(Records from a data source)
- - - -

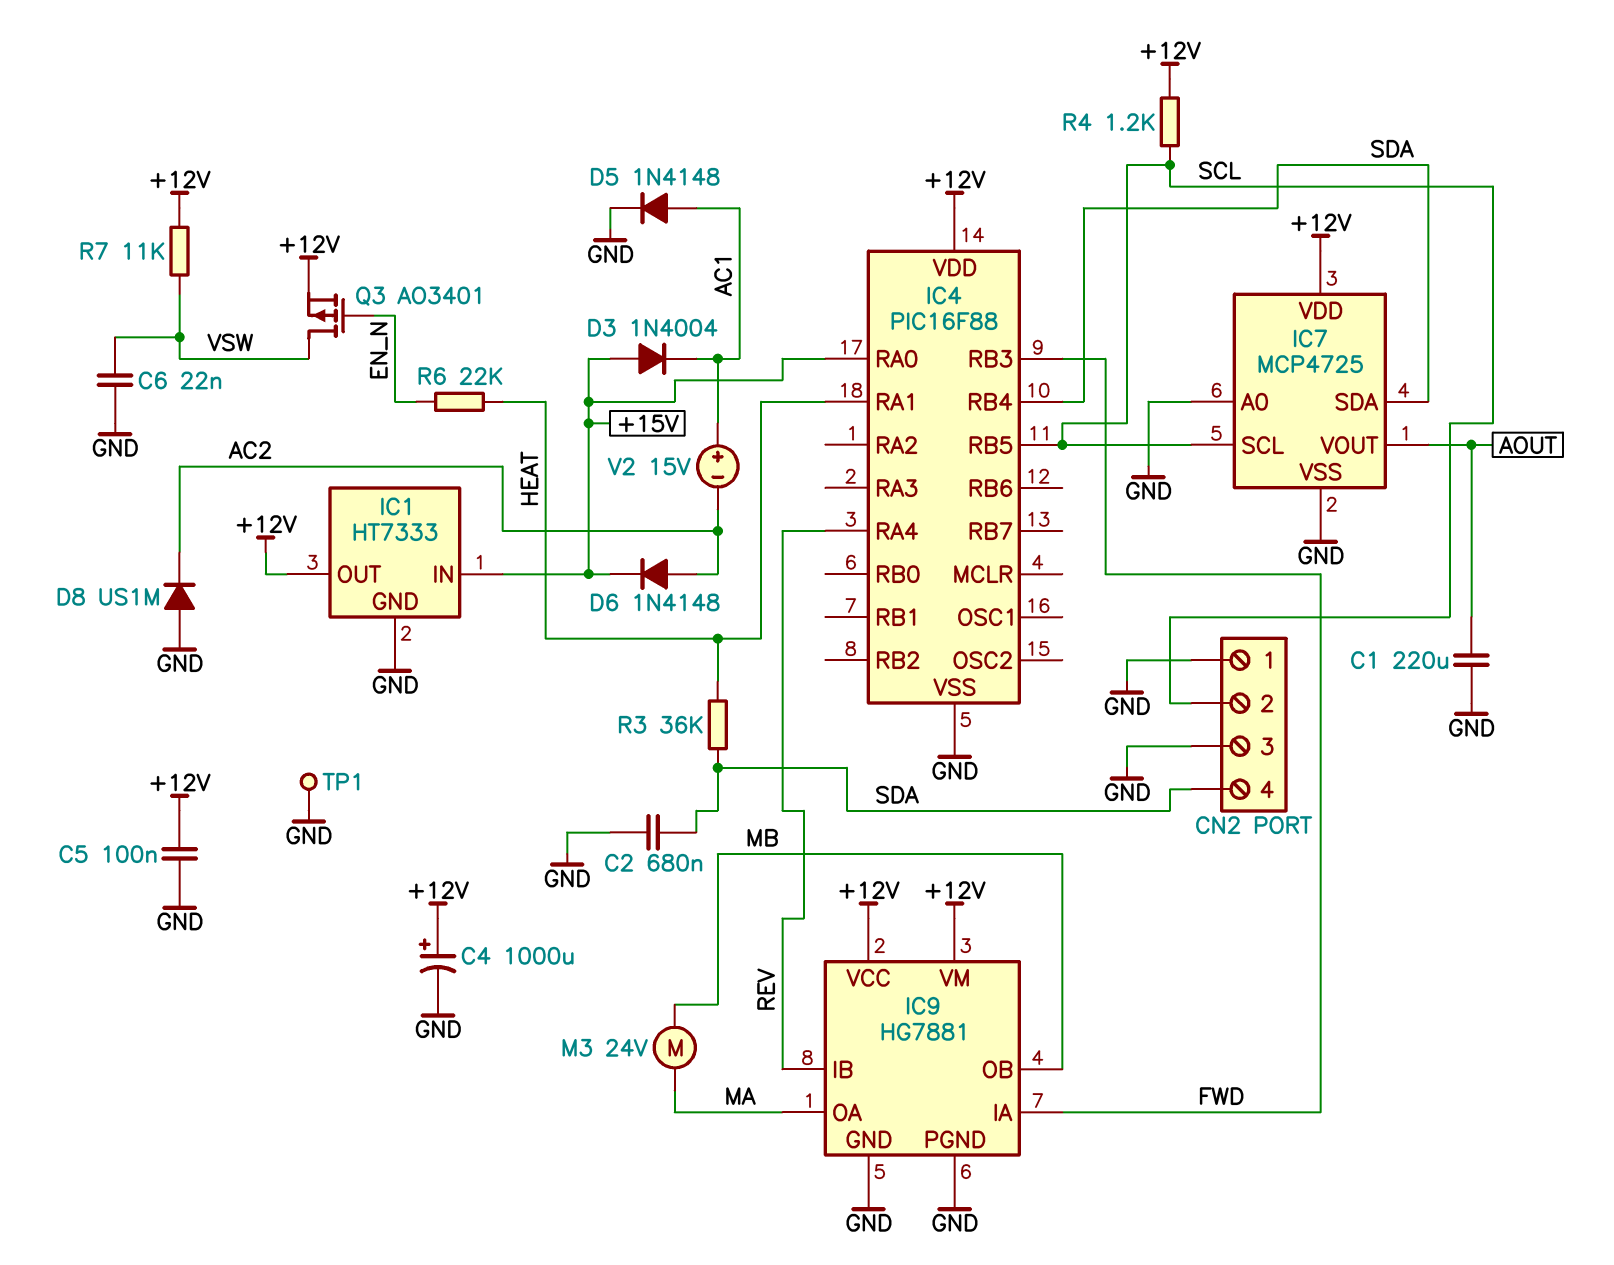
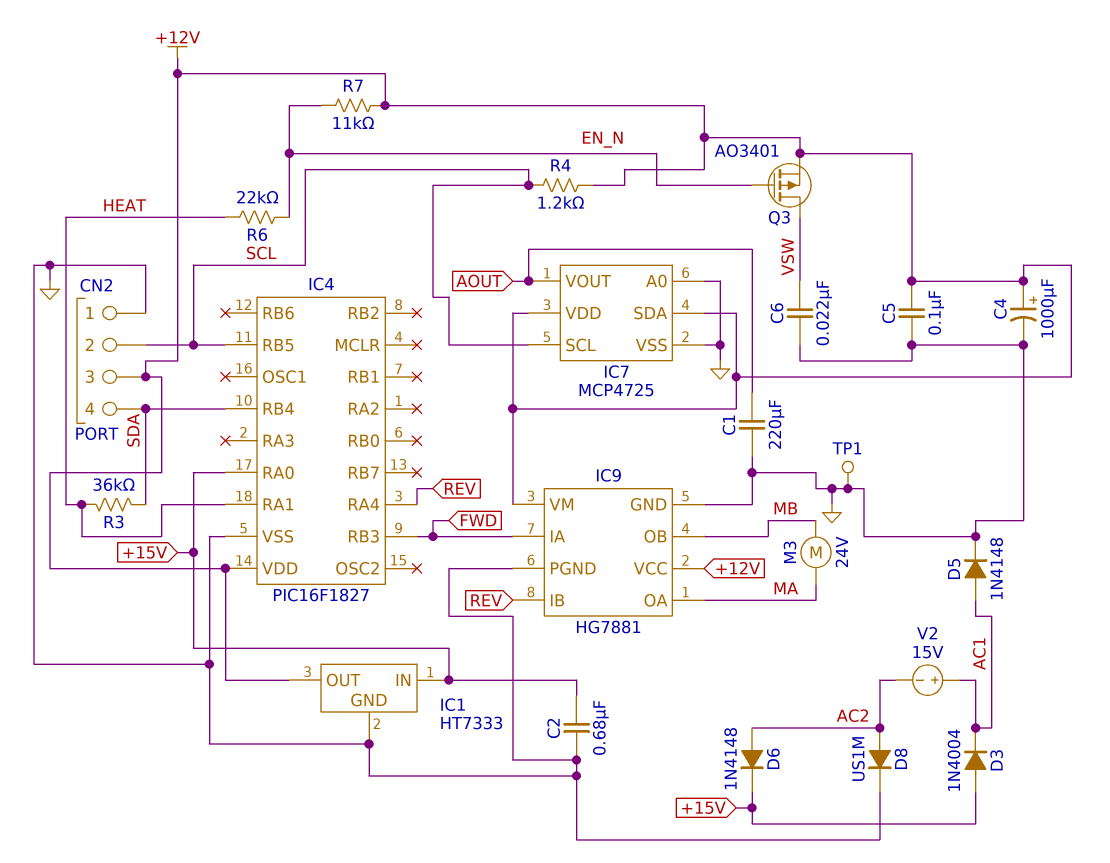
C2: 680nF (GND, SDA) -> 680nF (+15V, GND)
CN2 pin 3: GND -> +12V
D8: diode US1M (A GND, K AC2) -> diode US1M (A AC2, K GND)
IC4: PIC16F88 -> PIC16F1827
IC7 pin SDA: SDA -> +12V
R7: 11k (+12V, VSW) -> 11k (+12V, EN_N)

- - - -

▶ **ACTIVITY**
Starting at the line with "IC4: PIC16F88 -> PIC16F1827", copy every line down to the last one above, exactly as written and with nothing else.

▶ **RESULT OF THE TASK**
IC4: PIC16F88 -> PIC16F1827
IC7 pin SDA: SDA -> +12V
R7: 11k (+12V, VSW) -> 11k (+12V, EN_N)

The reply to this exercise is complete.